In the material below, find each line that contains the word "degrees" and copy it.

──────── Provided data

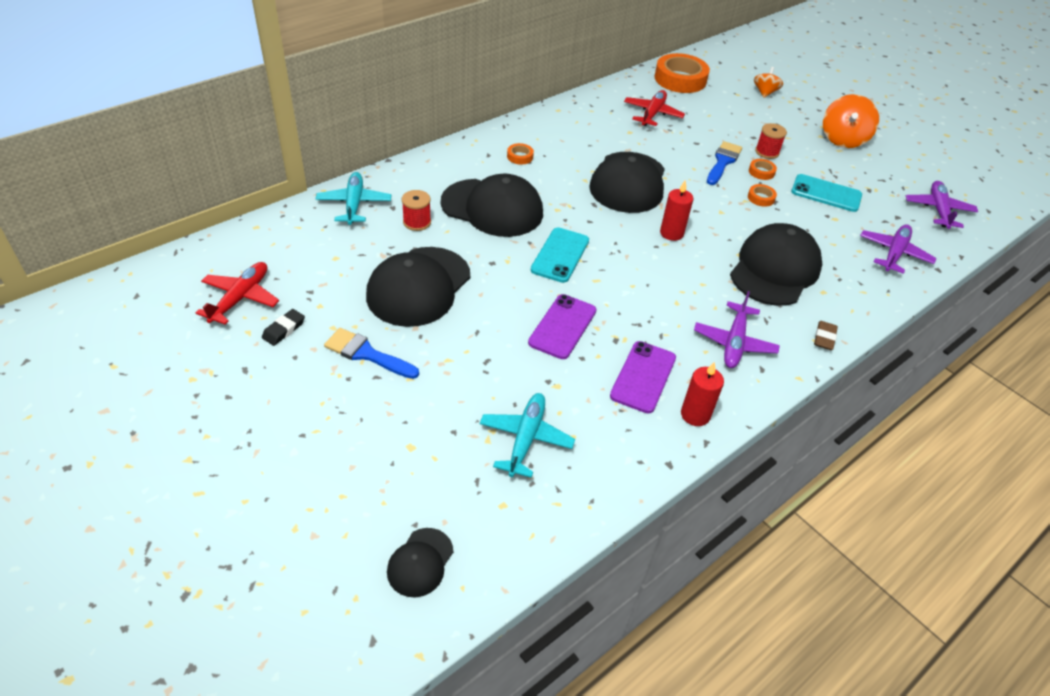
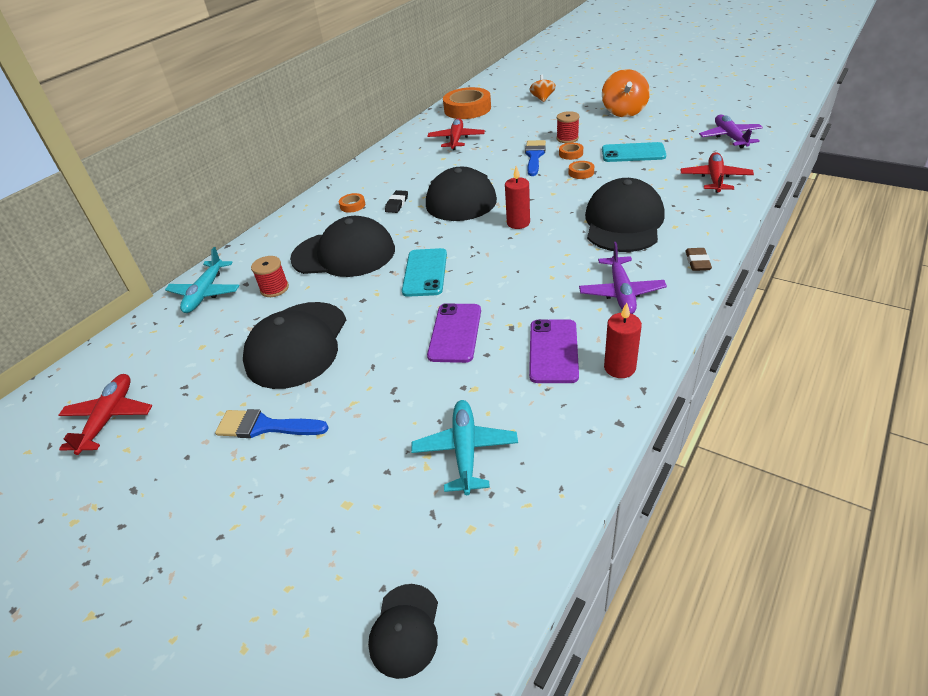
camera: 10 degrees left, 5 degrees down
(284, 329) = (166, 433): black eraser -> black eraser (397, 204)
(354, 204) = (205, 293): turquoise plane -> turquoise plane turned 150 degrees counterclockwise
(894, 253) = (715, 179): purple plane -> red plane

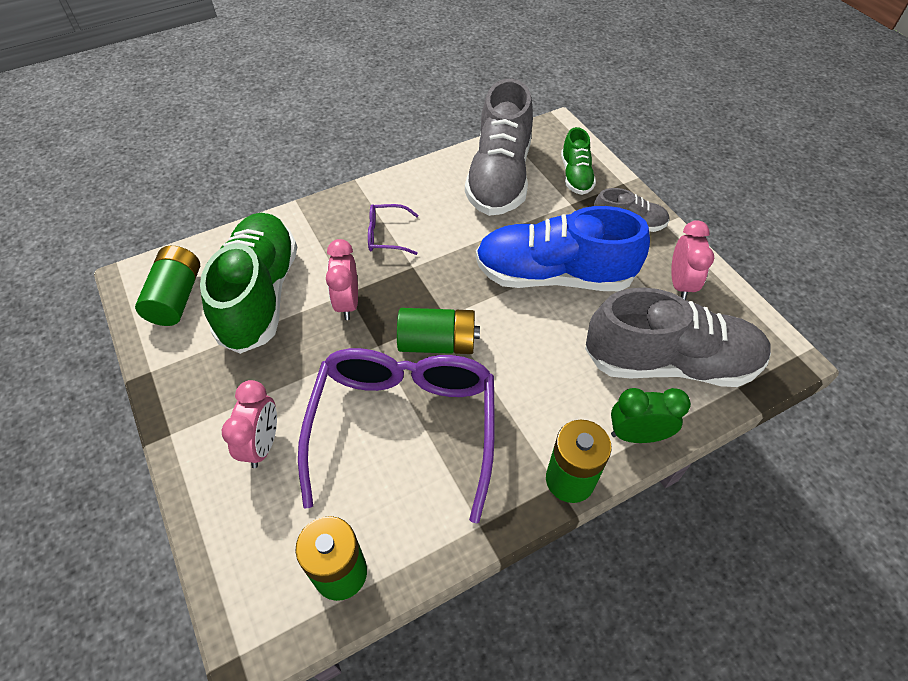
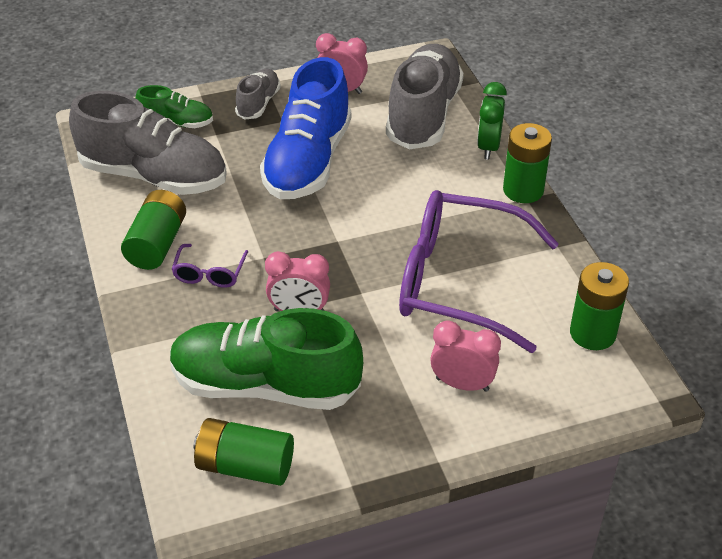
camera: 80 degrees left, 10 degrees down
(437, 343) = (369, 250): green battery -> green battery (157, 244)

────────────────

### Reply
camera: 10 degrees left, 5 degrees down
(354, 204) = (205, 293): turquoise plane -> turquoise plane turned 150 degrees counterclockwise
camera: 80 degrees left, 10 degrees down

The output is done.